**Task**
In the material below, copy out word for word every line from the one containing "Peakposition (312, 34)" through the one containing "Provide the [X, Y]", both included. Omit the pictures.

**Supplied material**
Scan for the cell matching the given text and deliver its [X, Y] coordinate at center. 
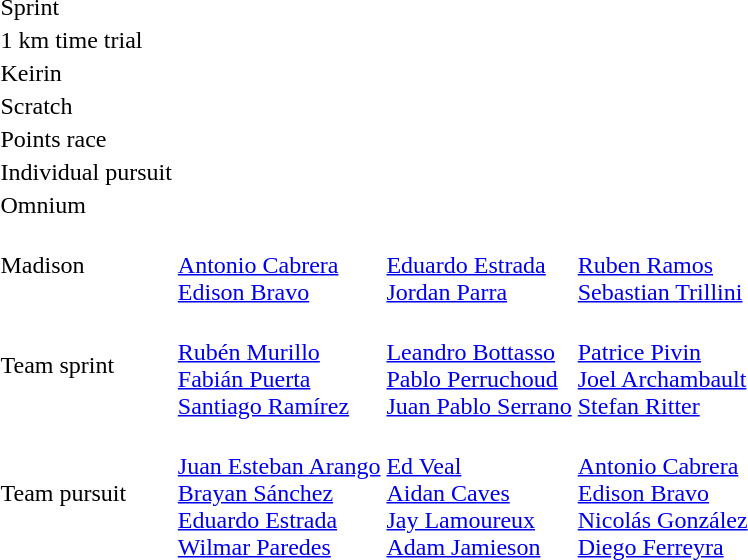
Antonio CabreraEdison Bravo [279, 265]
Eduardo EstradaJordan Parra [479, 265]
Leandro BottassoPablo PerruchoudJuan Pablo Serrano [479, 366]
Rubén MurilloFabián PuertaSantiago Ramírez [279, 366]
Extract the (x, y) coordinate from the center of the cell holding the provided text.  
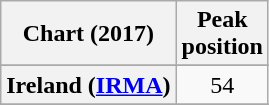
Peak position (222, 34)
Ireland (IRMA) (88, 85)
54 (222, 85)
Chart (2017) (88, 34)
Capture the cell that displays the provided text and extract its (x, y) central coordinate. 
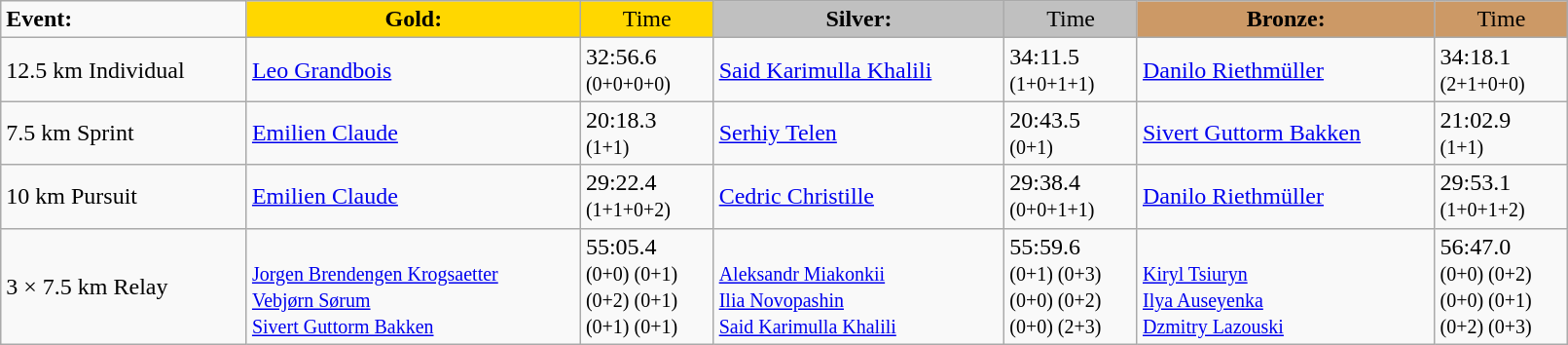
Sivert Guttorm Bakken (1285, 132)
56:47.0(0+0) (0+2)(0+0) (0+1)(0+2) (0+3) (1501, 286)
Kiryl TsiurynIlya AuseyenkaDzmitry Lazouski (1285, 286)
55:59.6(0+1) (0+3)(0+0) (0+2)(0+0) (2+3) (1071, 286)
34:18.1(2+1+0+0) (1501, 70)
Leo Grandbois (413, 70)
Cedric Christille (858, 197)
29:22.4(1+1+0+2) (646, 197)
20:18.3(1+1) (646, 132)
Aleksandr MiakonkiiIlia NovopashinSaid Karimulla Khalili (858, 286)
21:02.9(1+1) (1501, 132)
55:05.4(0+0) (0+1)(0+2) (0+1)(0+1) (0+1) (646, 286)
7.5 km Sprint (125, 132)
32:56.6(0+0+0+0) (646, 70)
29:53.1(1+0+1+2) (1501, 197)
Jorgen Brendengen KrogsaetterVebjørn SørumSivert Guttorm Bakken (413, 286)
Silver: (858, 19)
Serhiy Telen (858, 132)
Said Karimulla Khalili (858, 70)
10 km Pursuit (125, 197)
29:38.4(0+0+1+1) (1071, 197)
34:11.5(1+0+1+1) (1071, 70)
Gold: (413, 19)
Bronze: (1285, 19)
12.5 km Individual (125, 70)
3 × 7.5 km Relay (125, 286)
Event: (125, 19)
20:43.5(0+1) (1071, 132)
Locate the cell with the specified text and output its (x, y) center coordinate. 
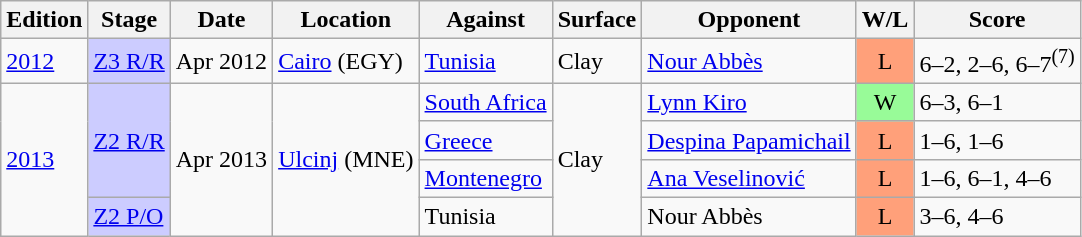
Z2 P/O (129, 217)
Despina Papamichail (749, 140)
2012 (44, 62)
Ana Veselinović (749, 178)
Opponent (749, 20)
1–6, 6–1, 4–6 (997, 178)
6–3, 6–1 (997, 102)
Greece (486, 140)
3–6, 4–6 (997, 217)
6–2, 2–6, 6–7(7) (997, 62)
South Africa (486, 102)
Score (997, 20)
Edition (44, 20)
Stage (129, 20)
Montenegro (486, 178)
Ulcinj (MNE) (346, 159)
W/L (885, 20)
Z3 R/R (129, 62)
Apr 2013 (221, 159)
Location (346, 20)
1–6, 1–6 (997, 140)
Lynn Kiro (749, 102)
W (885, 102)
Apr 2012 (221, 62)
Cairo (EGY) (346, 62)
Against (486, 20)
2013 (44, 159)
Z2 R/R (129, 140)
Date (221, 20)
Surface (597, 20)
Provide the (X, Y) coordinate of the cell's center where the given text is located.  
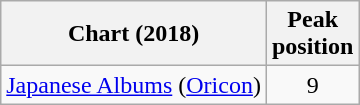
Peakposition (312, 34)
9 (312, 85)
Japanese Albums (Oricon) (134, 85)
Chart (2018) (134, 34)
Return [x, y] of the center of cell containing provided text 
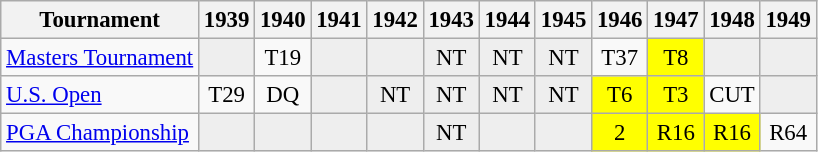
1945 [563, 20]
1940 [283, 20]
U.S. Open [100, 95]
2 [620, 133]
T8 [676, 58]
R64 [788, 133]
1941 [339, 20]
PGA Championship [100, 133]
Tournament [100, 20]
T29 [227, 95]
1942 [395, 20]
Masters Tournament [100, 58]
1949 [788, 20]
1939 [227, 20]
1944 [507, 20]
T3 [676, 95]
T19 [283, 58]
T6 [620, 95]
T37 [620, 58]
1948 [732, 20]
DQ [283, 95]
1943 [451, 20]
CUT [732, 95]
1946 [620, 20]
1947 [676, 20]
Capture the cell that displays the provided text and extract its (X, Y) central coordinate. 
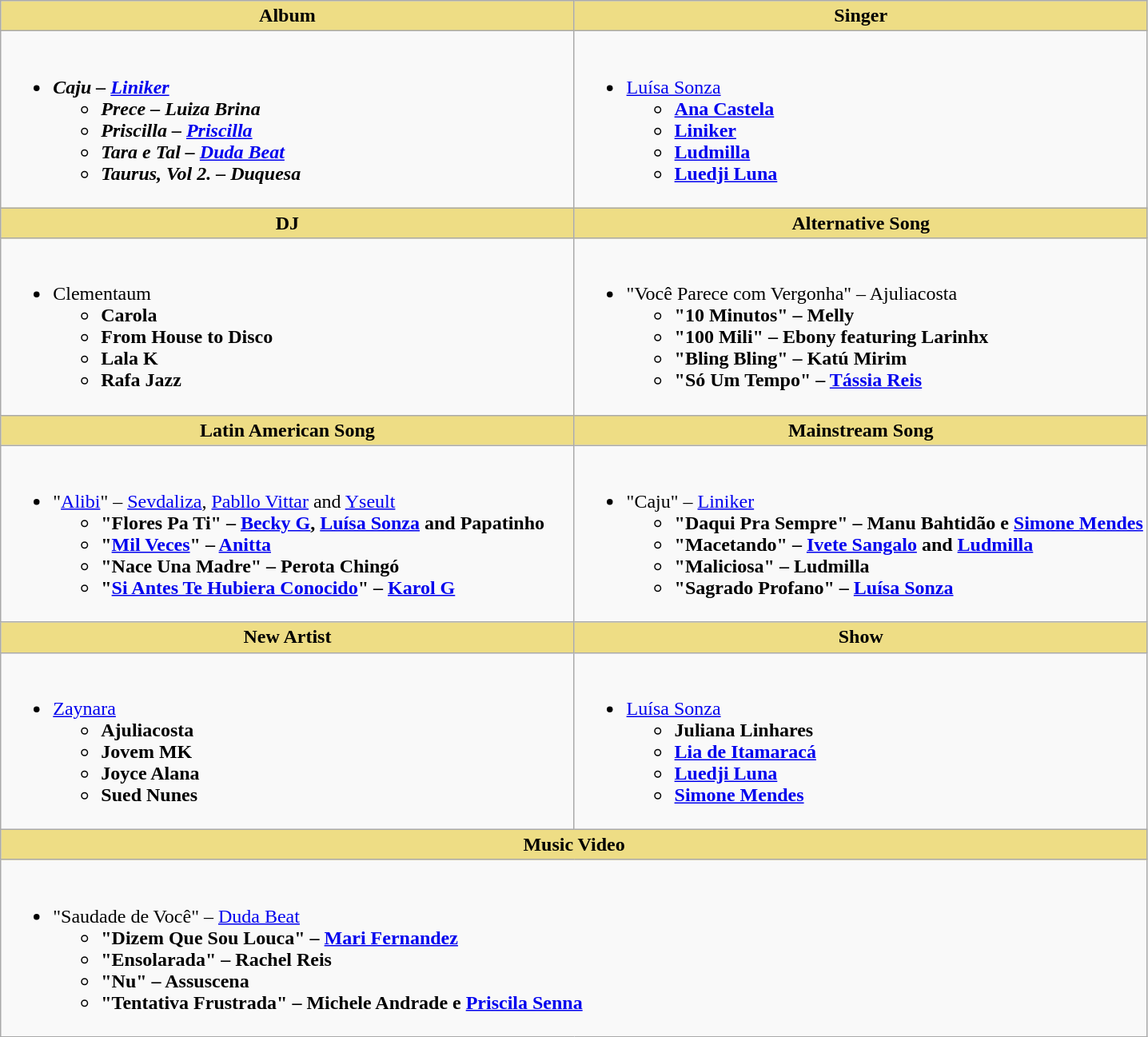
Luísa SonzaJuliana LinharesLia de ItamaracáLuedji LunaSimone Mendes (860, 740)
Mainstream Song (860, 430)
Caju – LinikerPrece – Luiza BrinaPriscilla – PriscillaTara e Tal – Duda BeatTaurus, Vol 2. – Duquesa (288, 120)
New Artist (288, 637)
ClementaumCarolaFrom House to DiscoLala KRafa Jazz (288, 326)
"Você Parece com Vergonha" – Ajuliacosta"10 Minutos" – Melly"100 Mili" – Ebony featuring Larinhx"Bling Bling" – Katú Mirim"Só Um Tempo" – Tássia Reis (860, 326)
Show (860, 637)
Music Video (574, 844)
Album (288, 16)
Latin American Song (288, 430)
Singer (860, 16)
Alternative Song (860, 223)
ZaynaraAjuliacostaJovem MKJoyce AlanaSued Nunes (288, 740)
DJ (288, 223)
Luísa SonzaAna CastelaLinikerLudmillaLuedji Luna (860, 120)
Determine the (x, y) coordinate at the center of the cell enclosing the given text.  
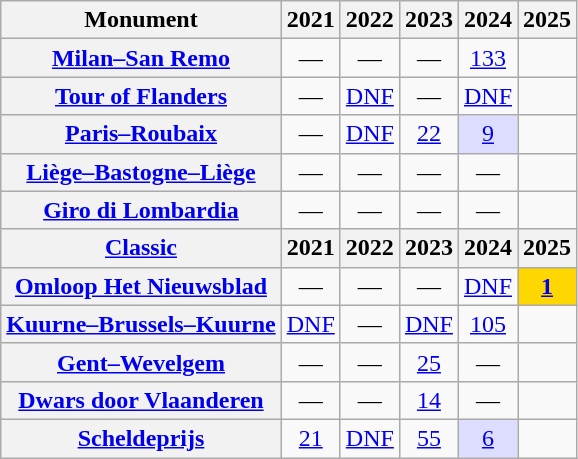
Gent–Wevelgem (141, 362)
Milan–San Remo (141, 58)
55 (428, 438)
Kuurne–Brussels–Kuurne (141, 324)
9 (488, 134)
1 (548, 286)
Giro di Lombardia (141, 210)
Paris–Roubaix (141, 134)
21 (310, 438)
6 (488, 438)
Monument (141, 20)
Scheldeprijs (141, 438)
105 (488, 324)
Omloop Het Nieuwsblad (141, 286)
14 (428, 400)
Dwars door Vlaanderen (141, 400)
22 (428, 134)
25 (428, 362)
Tour of Flanders (141, 96)
133 (488, 58)
Classic (141, 248)
Liège–Bastogne–Liège (141, 172)
Provide the [X, Y] coordinate of the cell's center where the given text is located.  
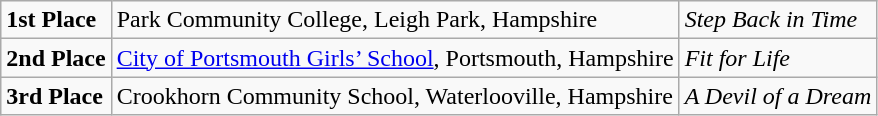
1st Place [56, 20]
3rd Place [56, 96]
Fit for Life [778, 58]
Crookhorn Community School, Waterlooville, Hampshire [395, 96]
2nd Place [56, 58]
Park Community College, Leigh Park, Hampshire [395, 20]
A Devil of a Dream [778, 96]
Step Back in Time [778, 20]
City of Portsmouth Girls’ School, Portsmouth, Hampshire [395, 58]
Output the [X, Y] coordinate of the center of the cell containing the given text.  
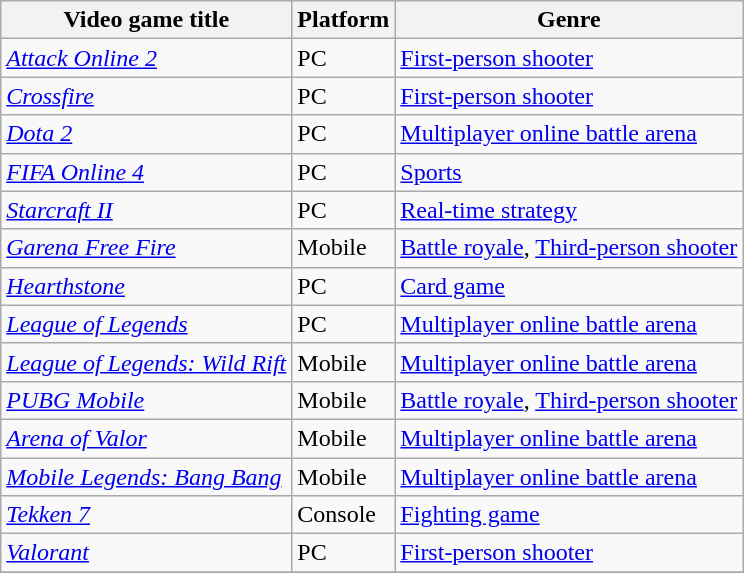
Sports [569, 172]
Mobile Legends: Bang Bang [146, 477]
Hearthstone [146, 286]
Valorant [146, 553]
Console [344, 515]
Real-time strategy [569, 210]
Genre [569, 20]
Attack Online 2 [146, 58]
Platform [344, 20]
Tekken 7 [146, 515]
League of Legends [146, 324]
Card game [569, 286]
Video game title [146, 20]
Crossfire [146, 96]
Fighting game [569, 515]
Starcraft II [146, 210]
Dota 2 [146, 134]
League of Legends: Wild Rift [146, 362]
Arena of Valor [146, 438]
PUBG Mobile [146, 400]
FIFA Online 4 [146, 172]
Garena Free Fire [146, 248]
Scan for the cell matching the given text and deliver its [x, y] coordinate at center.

**Final result**
Peakposition (312, 34)
9 (312, 85)
Japanese Albums (Oricon) (134, 85)
Chart (2018) (134, 34)
Return [x, y] of the center of cell containing provided text 
1945 [563, 20]
1940 [283, 20]
U.S. Open [100, 95]
2 [620, 133]
T8 [676, 58]
R64 [788, 133]
1941 [339, 20]
PGA Championship [100, 133]
Tournament [100, 20]
T29 [227, 95]
1942 [395, 20]
Masters Tournament [100, 58]
1949 [788, 20]
1939 [227, 20]
1944 [507, 20]
T3 [676, 95]
T19 [283, 58]
T6 [620, 95]
T37 [620, 58]
1948 [732, 20]
DQ [283, 95]
1943 [451, 20]
CUT [732, 95]
1946 [620, 20]
1947 [676, 20]
Capture the cell that displays the provided text and extract its (X, Y) central coordinate. 
Luísa SonzaJuliana LinharesLia de ItamaracáLuedji LunaSimone Mendes (860, 740)
Mainstream Song (860, 430)
Caju – LinikerPrece – Luiza BrinaPriscilla – PriscillaTara e Tal – Duda BeatTaurus, Vol 2. – Duquesa (288, 120)
New Artist (288, 637)
ClementaumCarolaFrom House to DiscoLala KRafa Jazz (288, 326)
"Você Parece com Vergonha" – Ajuliacosta"10 Minutos" – Melly"100 Mili" – Ebony featuring Larinhx"Bling Bling" – Katú Mirim"Só Um Tempo" – Tássia Reis (860, 326)
Show (860, 637)
Music Video (574, 844)
Album (288, 16)
Latin American Song (288, 430)
Singer (860, 16)
Alternative Song (860, 223)
ZaynaraAjuliacostaJovem MKJoyce AlanaSued Nunes (288, 740)
DJ (288, 223)
Luísa SonzaAna CastelaLinikerLudmillaLuedji Luna (860, 120)
Determine the (x, y) coordinate at the center of the cell enclosing the given text.  
Gent–Wevelgem (141, 362)
Milan–San Remo (141, 58)
55 (428, 438)
Kuurne–Brussels–Kuurne (141, 324)
9 (488, 134)
1 (548, 286)
Giro di Lombardia (141, 210)
Paris–Roubaix (141, 134)
21 (310, 438)
6 (488, 438)
Monument (141, 20)
Scheldeprijs (141, 438)
105 (488, 324)
Omloop Het Nieuwsblad (141, 286)
14 (428, 400)
Dwars door Vlaanderen (141, 400)
22 (428, 134)
25 (428, 362)
Tour of Flanders (141, 96)
133 (488, 58)
Classic (141, 248)
Liège–Bastogne–Liège (141, 172)
Provide the [X, Y] coordinate of the cell's center where the given text is located.  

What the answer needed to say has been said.